• [EXERCISE BRIEF]
Give back, unchanged, each line from the one containing "C3: 100nF (ADC, VDD) -> 100nF (DGND, VDD)" through the last line of the entries below.

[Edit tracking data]

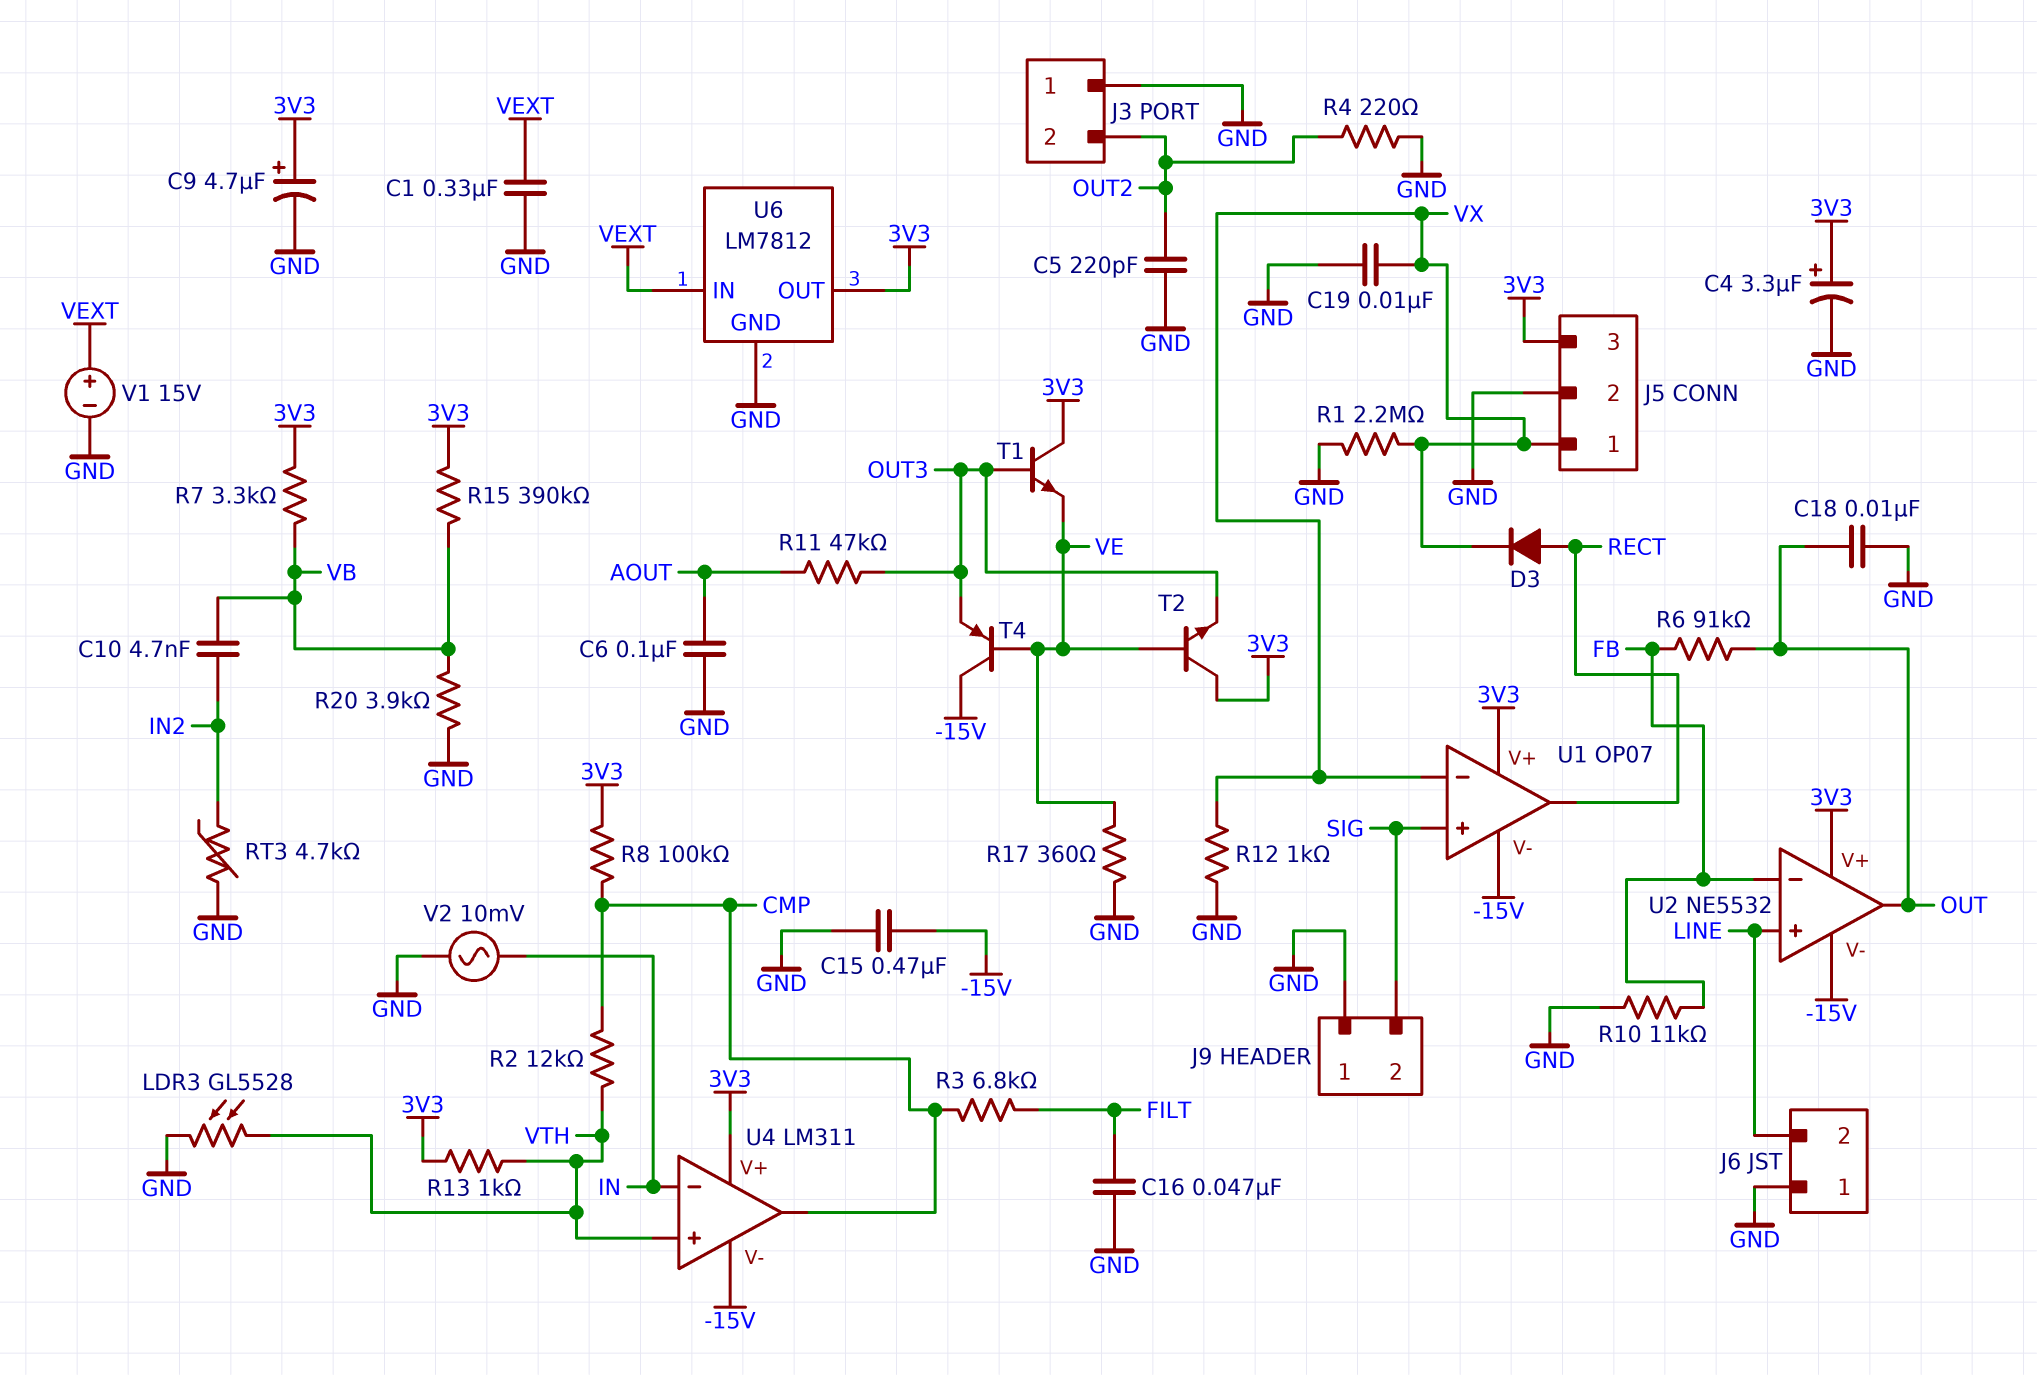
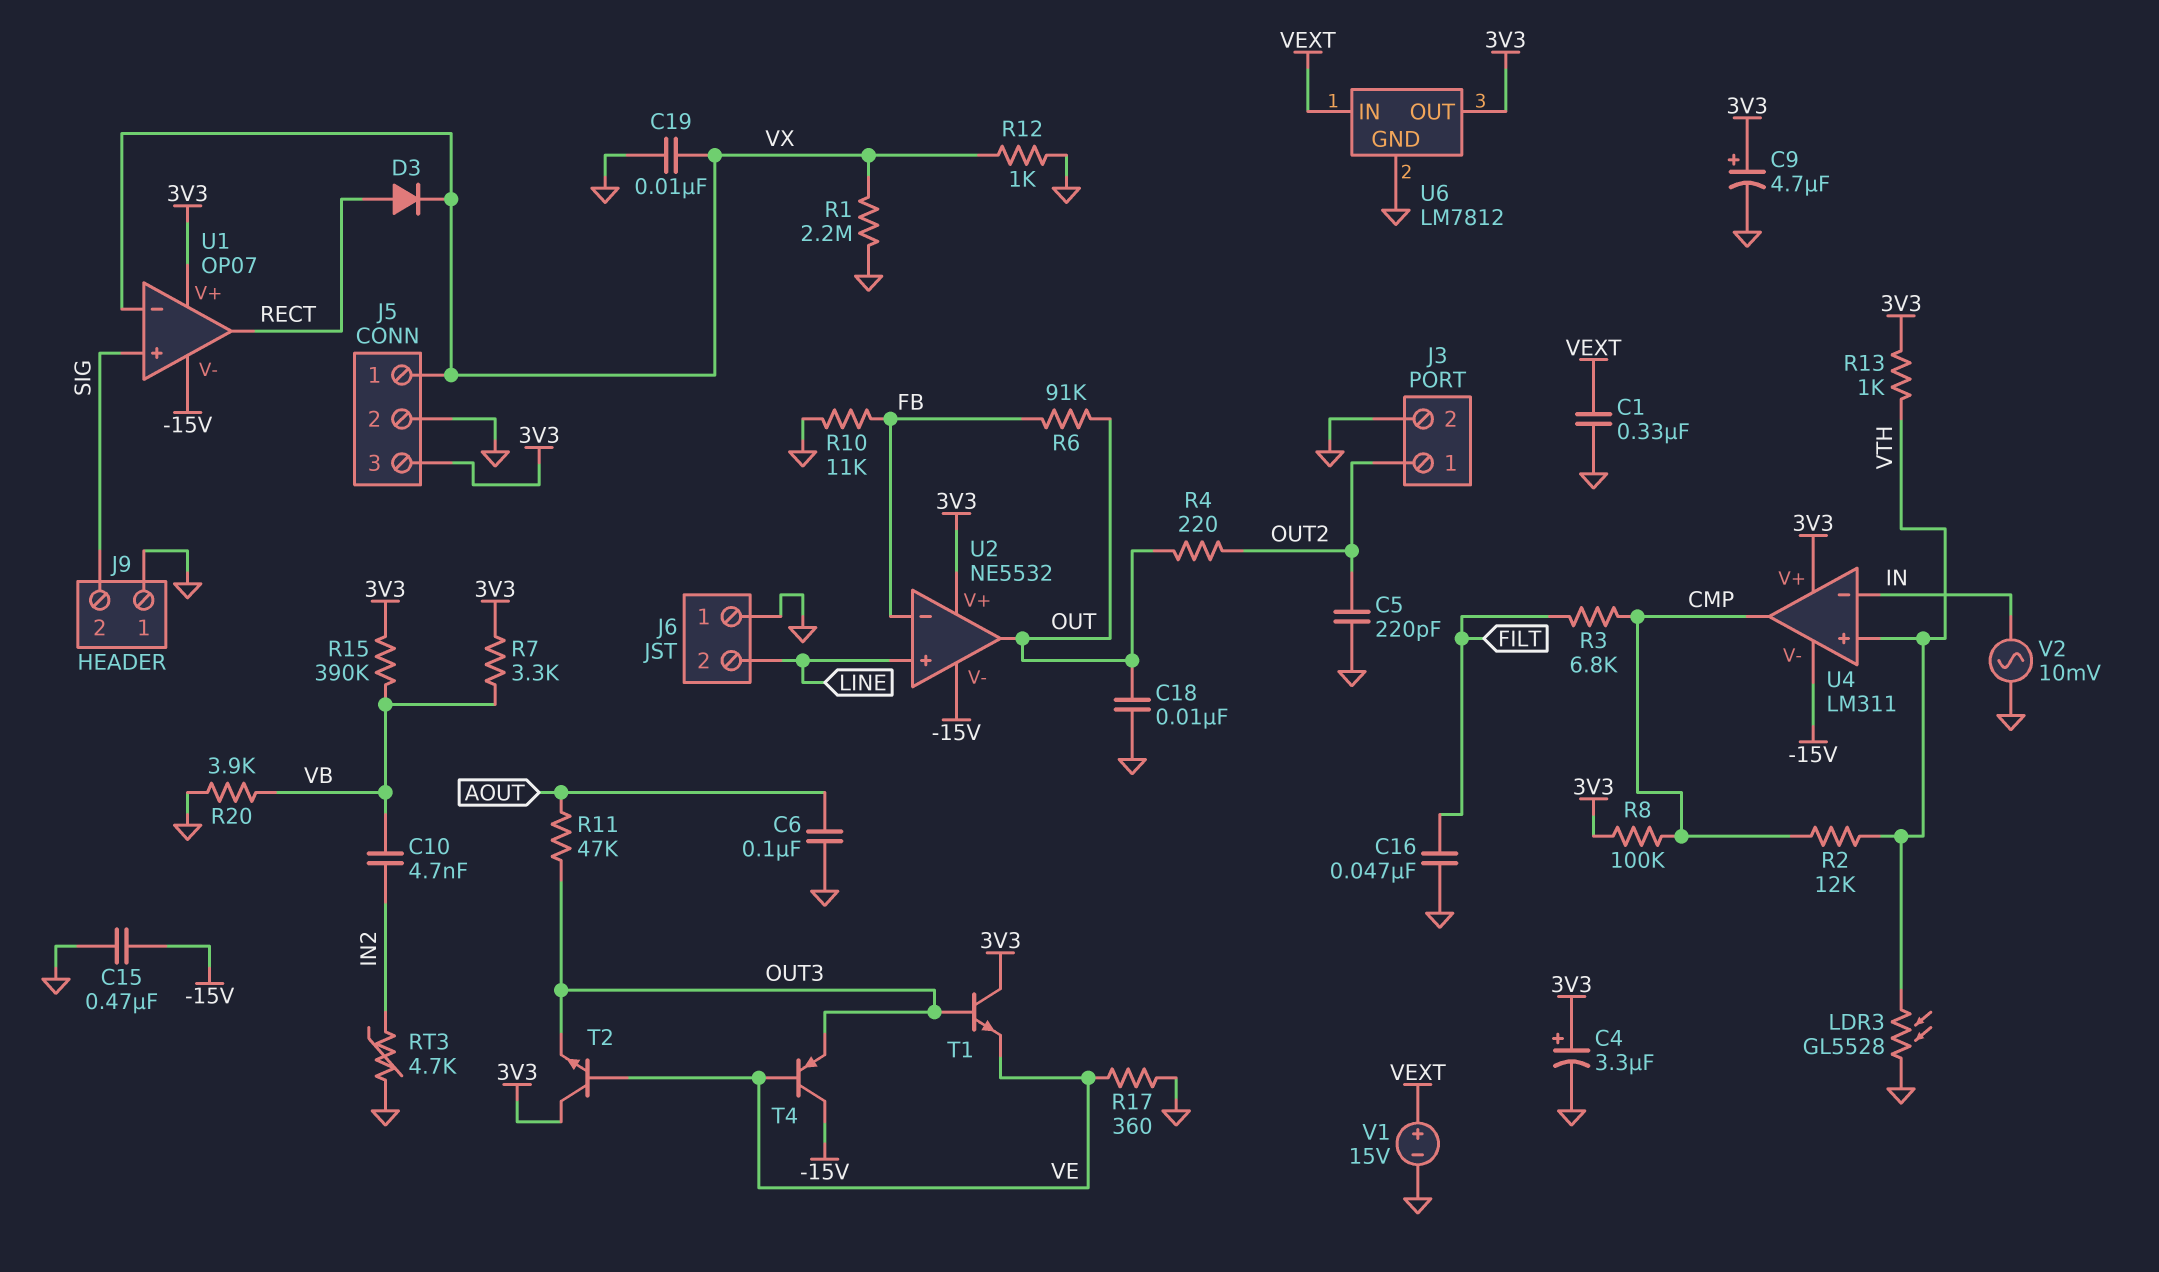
J3 pin 1: GND -> OUT2
J3 pin 2: OUT2 -> GND
R4: 220 (GND, OUT2) -> 220 (OUT, OUT2)

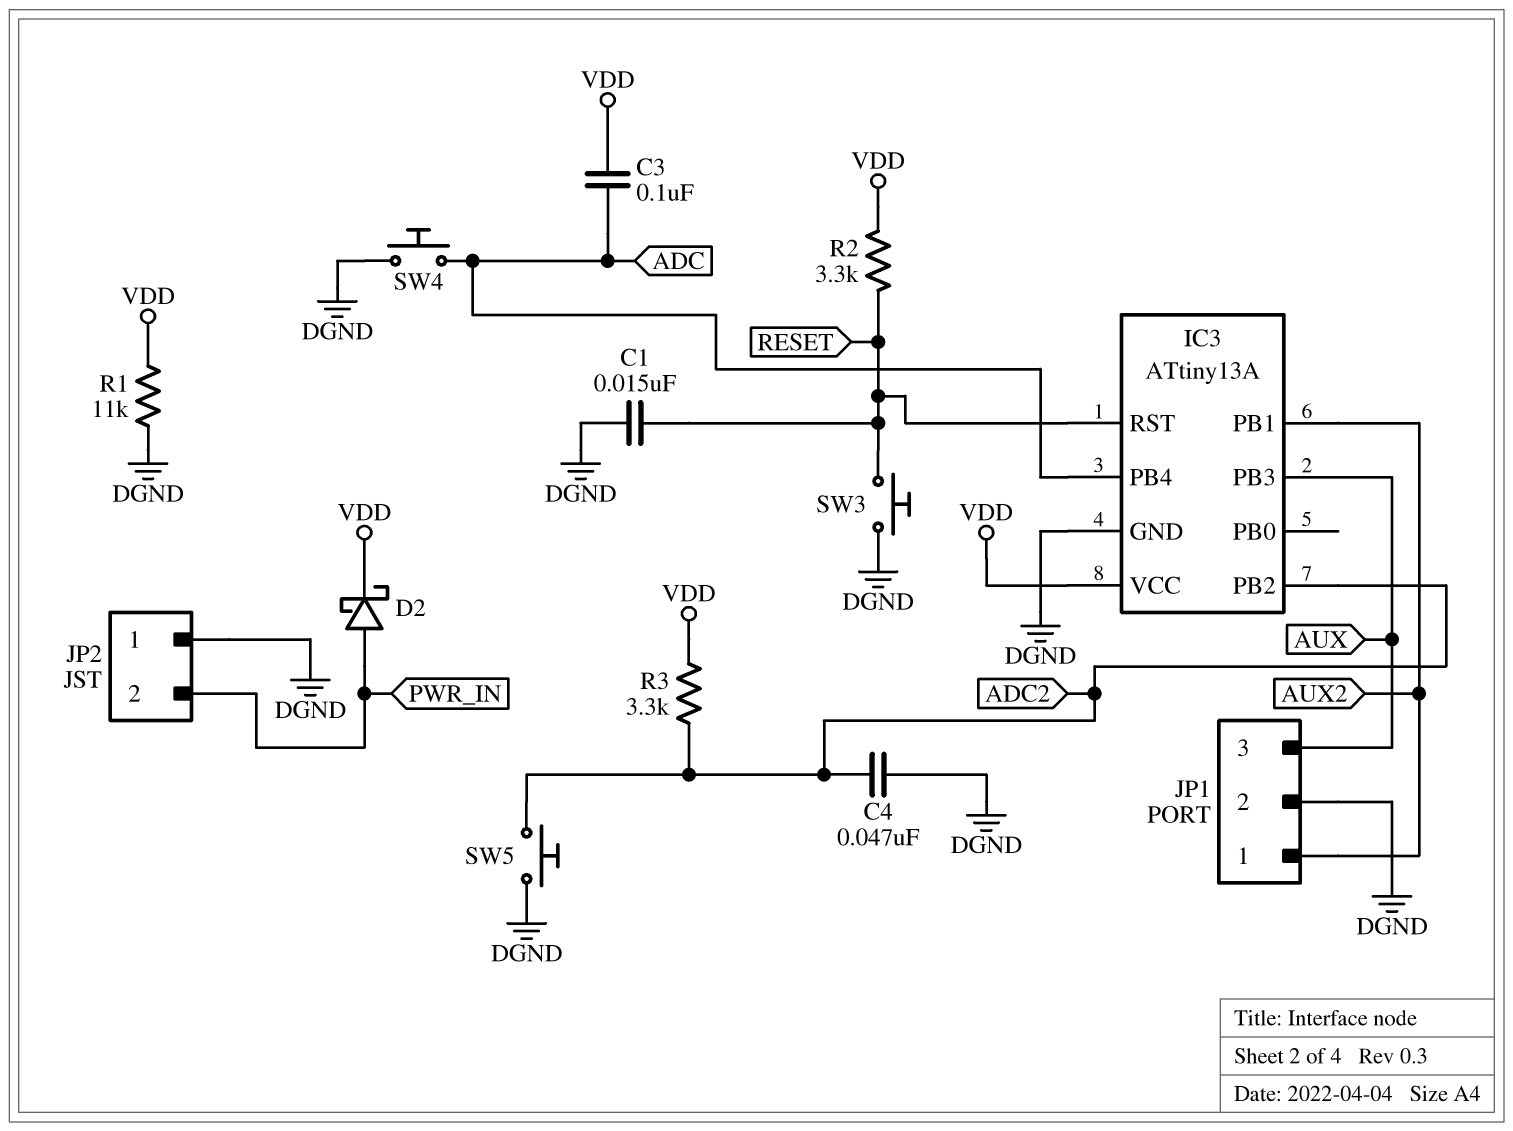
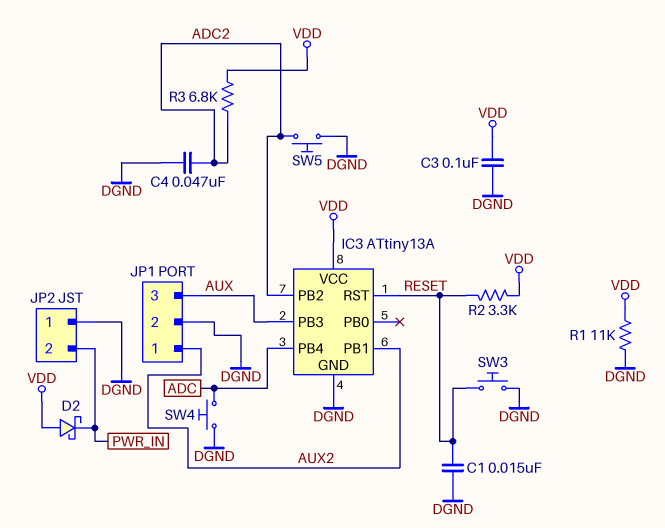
C3: 100nF (ADC, VDD) -> 100nF (DGND, VDD)
D2: schottky (A PWR_IN, K VDD) -> schottky (A VDD, K PWR_IN)
R3: 3.3k (ADC2, VDD) -> 6.8k (ADC2, VDD)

• [SOLUTION TO THE PROBLEM]
C3: 100nF (ADC, VDD) -> 100nF (DGND, VDD)
D2: schottky (A PWR_IN, K VDD) -> schottky (A VDD, K PWR_IN)
R3: 3.3k (ADC2, VDD) -> 6.8k (ADC2, VDD)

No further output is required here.